◆ **TASK PROMPT**: Having found the line containing "J6 pin 2: GND -> +9V" in the data below, reproduce that line and each one after it to the end, exactly, and include nothing else.

--- SUPPLIED DATA ---

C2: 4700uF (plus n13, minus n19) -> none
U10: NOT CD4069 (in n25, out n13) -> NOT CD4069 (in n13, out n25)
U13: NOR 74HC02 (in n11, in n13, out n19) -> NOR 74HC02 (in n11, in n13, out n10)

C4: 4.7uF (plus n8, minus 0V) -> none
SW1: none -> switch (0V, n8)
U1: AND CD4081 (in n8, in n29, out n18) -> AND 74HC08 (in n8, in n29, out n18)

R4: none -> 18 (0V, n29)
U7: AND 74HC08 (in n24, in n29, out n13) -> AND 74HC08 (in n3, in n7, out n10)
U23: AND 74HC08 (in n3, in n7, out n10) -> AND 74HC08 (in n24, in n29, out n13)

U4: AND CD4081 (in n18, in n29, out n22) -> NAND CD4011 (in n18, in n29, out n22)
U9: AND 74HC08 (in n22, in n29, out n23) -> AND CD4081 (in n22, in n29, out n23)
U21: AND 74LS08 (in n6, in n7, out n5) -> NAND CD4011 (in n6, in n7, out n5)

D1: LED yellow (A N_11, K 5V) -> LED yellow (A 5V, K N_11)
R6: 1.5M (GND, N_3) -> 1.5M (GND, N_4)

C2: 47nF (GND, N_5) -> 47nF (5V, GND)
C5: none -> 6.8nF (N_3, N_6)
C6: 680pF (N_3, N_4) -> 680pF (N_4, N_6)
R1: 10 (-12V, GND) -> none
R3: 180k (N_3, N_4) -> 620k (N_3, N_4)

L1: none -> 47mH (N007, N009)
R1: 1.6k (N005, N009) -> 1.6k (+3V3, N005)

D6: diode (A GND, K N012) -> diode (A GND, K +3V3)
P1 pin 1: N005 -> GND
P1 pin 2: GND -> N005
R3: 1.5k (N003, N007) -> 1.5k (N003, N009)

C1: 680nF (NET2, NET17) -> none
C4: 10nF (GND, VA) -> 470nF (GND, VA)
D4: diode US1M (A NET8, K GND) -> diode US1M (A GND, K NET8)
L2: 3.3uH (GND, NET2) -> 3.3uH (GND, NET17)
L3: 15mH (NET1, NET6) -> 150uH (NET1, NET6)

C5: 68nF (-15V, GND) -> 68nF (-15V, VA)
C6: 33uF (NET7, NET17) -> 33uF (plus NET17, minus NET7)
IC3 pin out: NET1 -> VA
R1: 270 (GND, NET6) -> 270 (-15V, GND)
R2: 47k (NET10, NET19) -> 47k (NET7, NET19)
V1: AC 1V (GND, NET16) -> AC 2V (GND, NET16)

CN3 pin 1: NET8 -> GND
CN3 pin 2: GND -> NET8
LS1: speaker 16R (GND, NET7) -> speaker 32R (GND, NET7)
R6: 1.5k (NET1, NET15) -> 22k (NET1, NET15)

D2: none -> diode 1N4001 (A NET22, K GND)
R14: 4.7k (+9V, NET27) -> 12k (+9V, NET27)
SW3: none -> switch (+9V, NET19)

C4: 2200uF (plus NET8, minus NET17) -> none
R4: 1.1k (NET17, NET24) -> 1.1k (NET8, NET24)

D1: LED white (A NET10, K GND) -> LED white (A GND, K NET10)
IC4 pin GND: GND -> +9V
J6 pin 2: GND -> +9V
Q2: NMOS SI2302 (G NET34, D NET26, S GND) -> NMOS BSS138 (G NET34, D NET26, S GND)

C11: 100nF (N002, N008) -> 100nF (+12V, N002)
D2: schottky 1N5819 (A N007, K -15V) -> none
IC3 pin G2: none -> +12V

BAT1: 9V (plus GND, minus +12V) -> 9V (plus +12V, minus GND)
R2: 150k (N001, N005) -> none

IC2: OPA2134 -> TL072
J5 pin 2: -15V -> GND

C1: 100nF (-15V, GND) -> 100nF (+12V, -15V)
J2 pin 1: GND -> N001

---

◆ **TASK ANSWER**:
J6 pin 2: GND -> +9V
Q2: NMOS SI2302 (G NET34, D NET26, S GND) -> NMOS BSS138 (G NET34, D NET26, S GND)

C11: 100nF (N002, N008) -> 100nF (+12V, N002)
D2: schottky 1N5819 (A N007, K -15V) -> none
IC3 pin G2: none -> +12V

BAT1: 9V (plus GND, minus +12V) -> 9V (plus +12V, minus GND)
R2: 150k (N001, N005) -> none

IC2: OPA2134 -> TL072
J5 pin 2: -15V -> GND

C1: 100nF (-15V, GND) -> 100nF (+12V, -15V)
J2 pin 1: GND -> N001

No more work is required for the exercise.